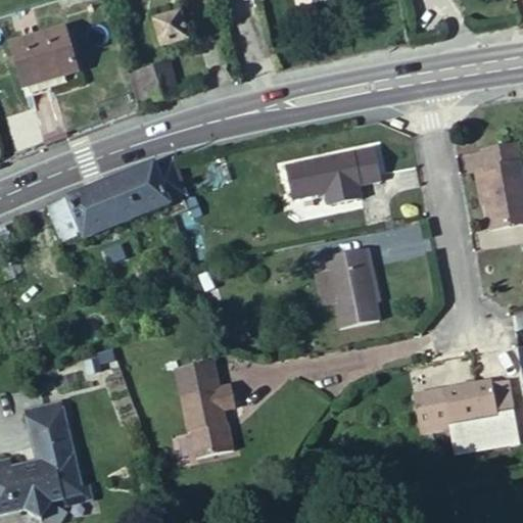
[(162,47),(188,38),(180,11),(153,19),(162,47)]
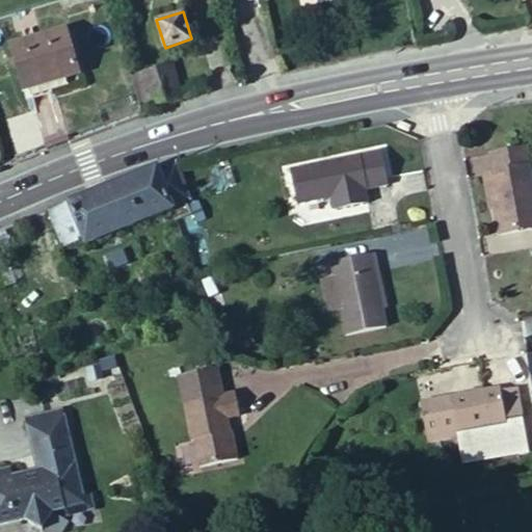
[(21,89),(77,73),(65,31),(8,48),(21,89)]
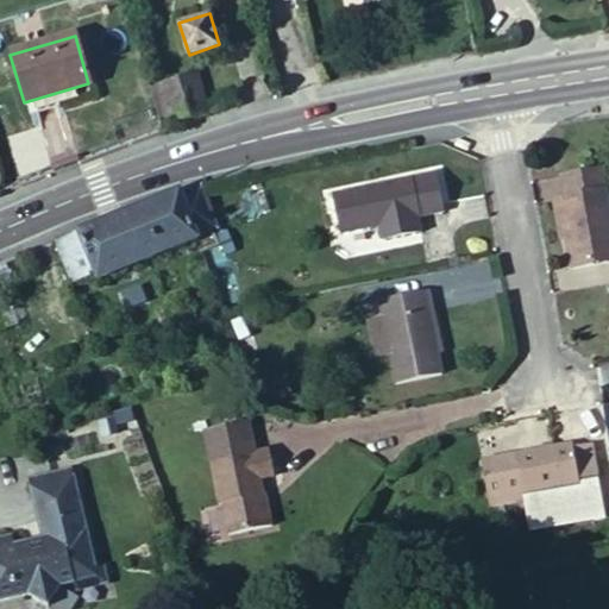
[(195,68),(161,79),(173,118),(173,119),(207,108),(195,68)]
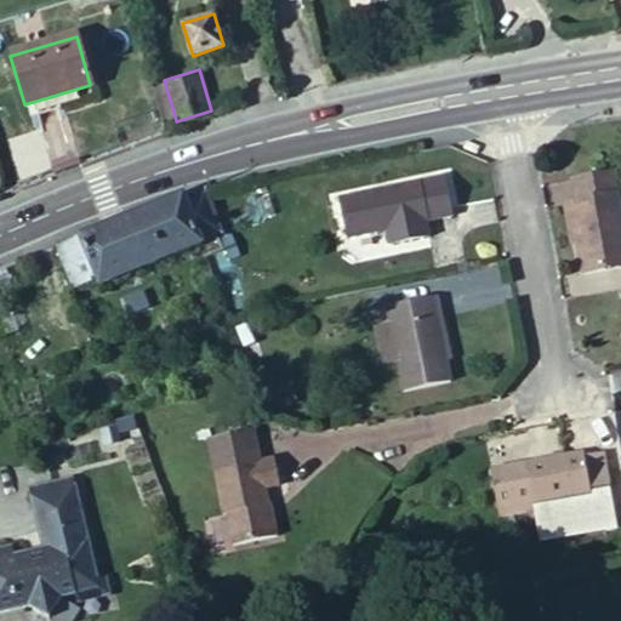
[(164,80),(152,84),(166,125),(176,120),(164,80)]
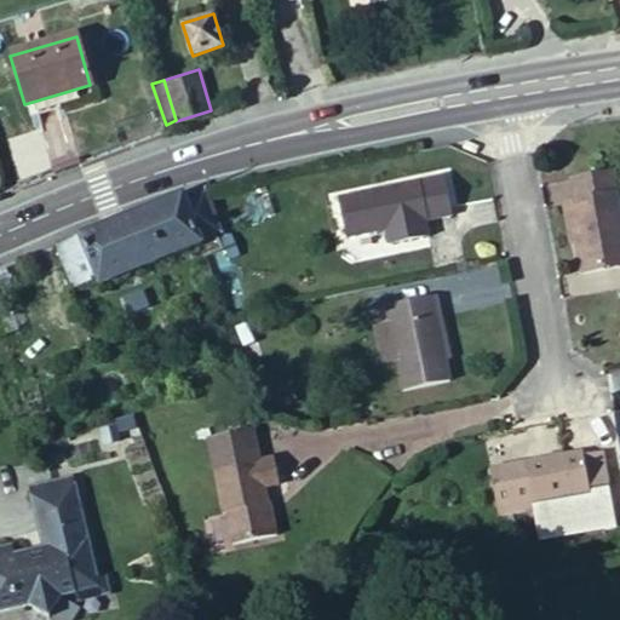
[(570,202),(578,245),(584,274),(619,265),(619,202),(614,172),(570,182),(574,201),(570,202)]
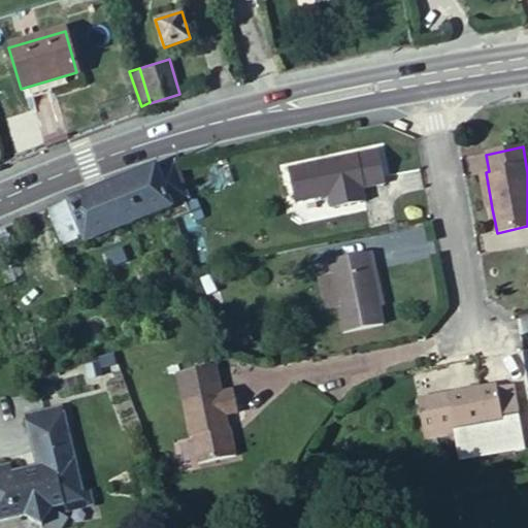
[(389,182),(382,151),(289,170),(295,202),(341,192),(344,205),(364,201),(362,188),(389,182)]
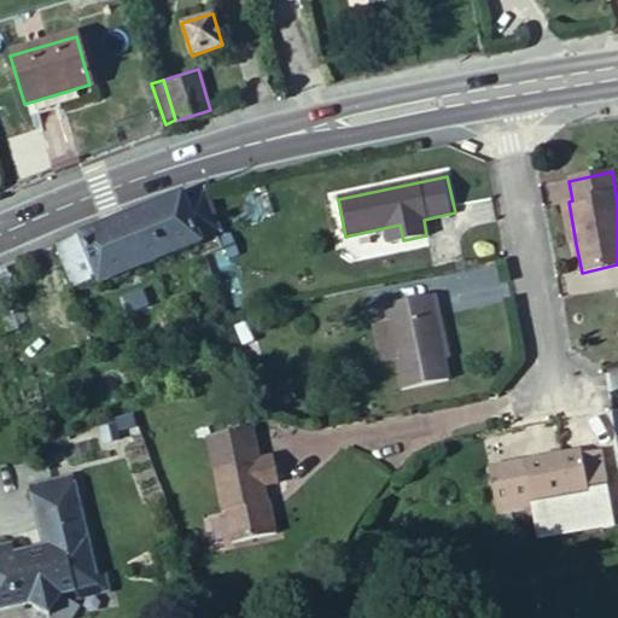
[(222,232),(205,188),(185,197),(203,243),(199,244),(204,256),(223,248),(217,233),(222,232)]
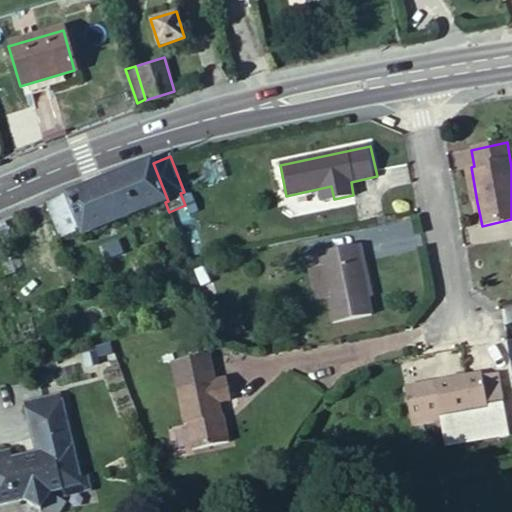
[(66,195),(79,230),(82,235),(165,202),(168,201),(153,163),(152,160),(66,195)]
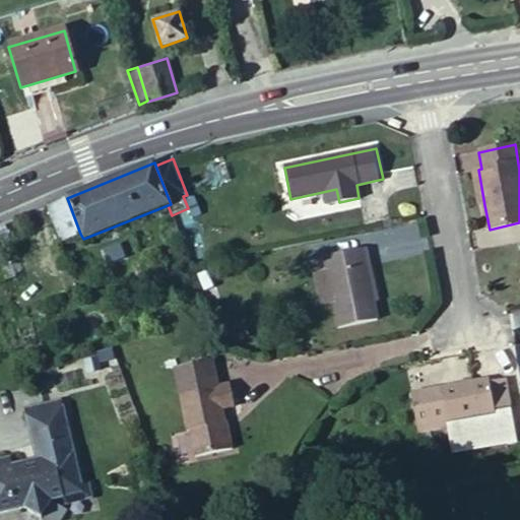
[(479,206),(484,205),(478,170),(472,171),(479,206)]
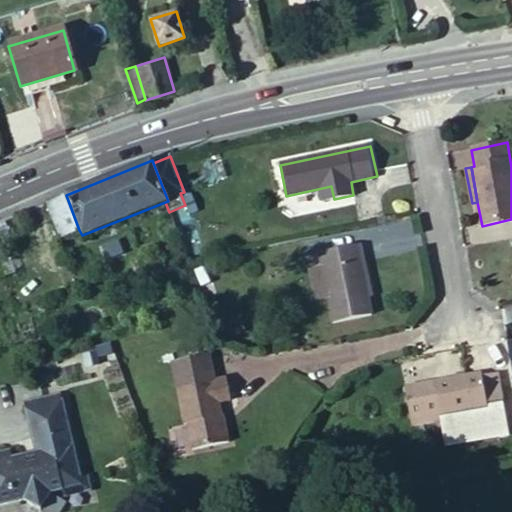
[(66,195),(46,203),(60,237),(79,230),(66,195)]
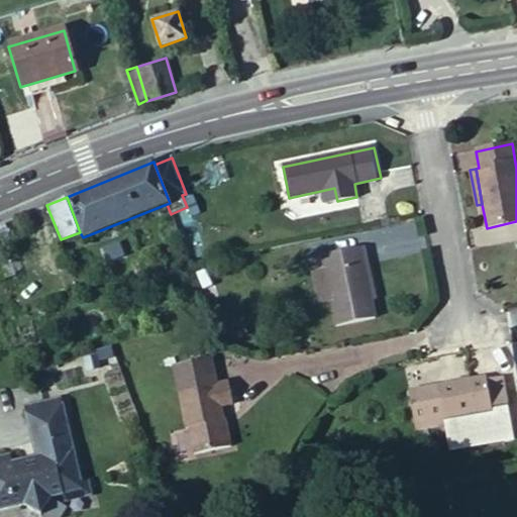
[(330,267),(336,298),(341,321),(379,315),(367,246),(328,253),(330,267)]
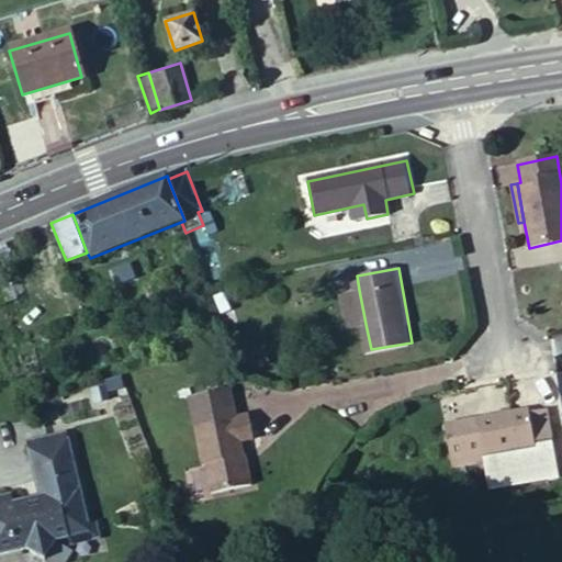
[(352,327),(366,324),(359,290),(346,292),(352,327)]
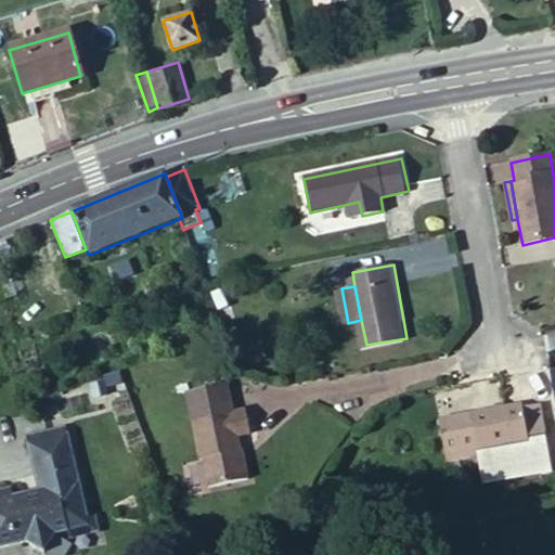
[(232,410),(227,384),(188,392),(201,459),(205,456),(211,485),(249,477),(241,434),(252,431),(246,408),(232,410)]
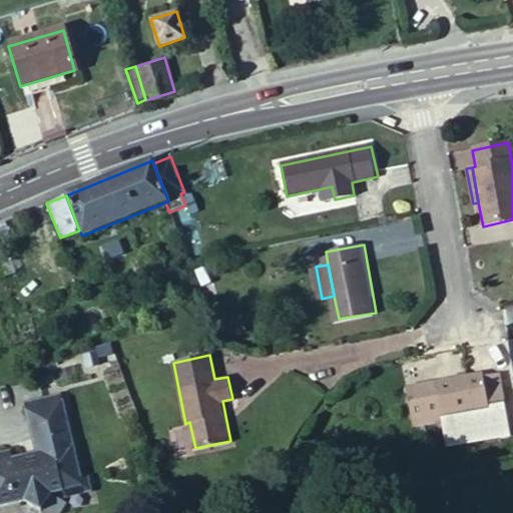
[(408,387),(413,418),(488,404),(488,402),(502,400),(500,373),(484,376),(484,374),(408,387)]
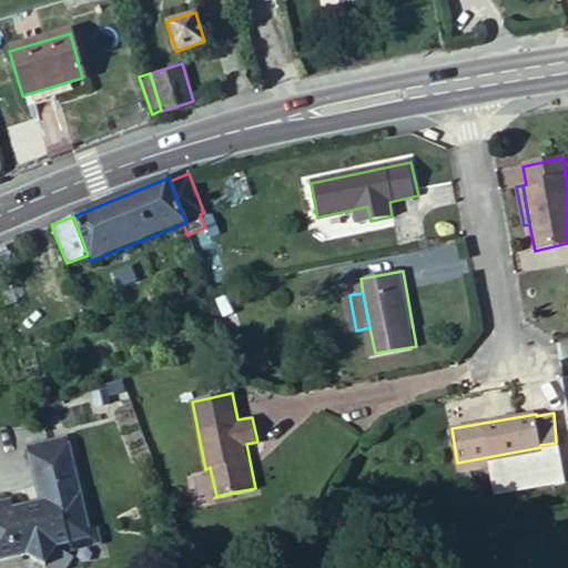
[(50,457),(72,452),(68,436),(47,440),(50,457)]
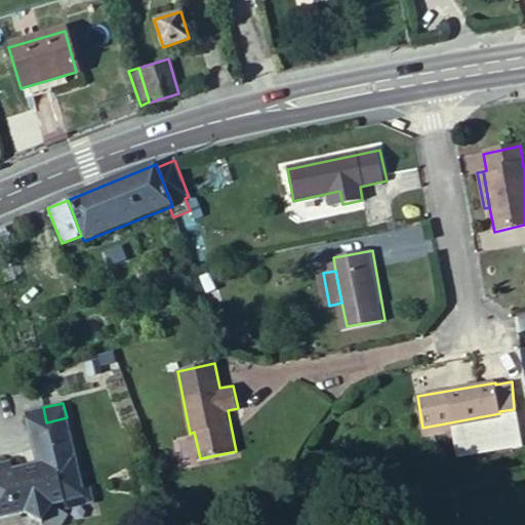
[(82,488),(67,417),(46,422),(43,407),(26,411),(37,465),(14,470),(12,461),(0,463),(0,516),(26,510),(42,521),(53,502),(64,500),(84,496),(82,488)]
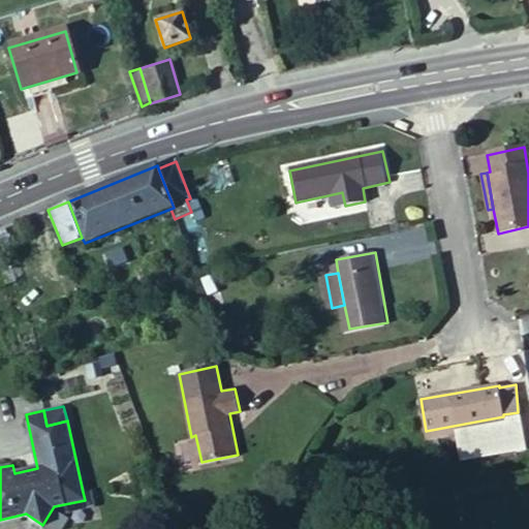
[(454,431),(460,464),(526,452),(520,415),(478,423),(479,427),(454,431)]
━━━━━━━━━━━━━━━━━━━━━━━━━━━━━━
:: WORK REQUIRED ::
Your copy should hold exactly and only the lines from the one containing "[(479,206),(484,205),(478,170),(472,171),(479,206)]" through the end of the material, inclusive, repeated word for word and without pictures.

:: THE ANSWER ::
[(479,206),(484,205),(478,170),(472,171),(479,206)]
[(66,195),(46,203),(60,237),(79,230),(66,195)]
[(330,267),(336,298),(341,321),(379,315),(367,246),(328,253),(330,267)]
[(352,327),(366,324),(359,290),(346,292),(352,327)]
[(232,410),(227,384),(188,392),(201,459),(205,456),(211,485),(249,477),(241,434),(252,431),(246,408),(232,410)]
[(408,387),(413,418),(488,404),(488,402),(502,400),(500,373),(484,376),(484,374),(408,387)]
[(50,457),(72,452),(68,436),(47,440),(50,457)]
[(82,488),(67,417),(46,422),(43,407),(26,411),(37,465),(14,470),(12,461),(0,463),(0,516),(26,510),(42,521),(53,502),(64,500),(84,496),(82,488)]
[(454,431),(460,464),(526,452),(520,415),(478,423),(479,427),(454,431)]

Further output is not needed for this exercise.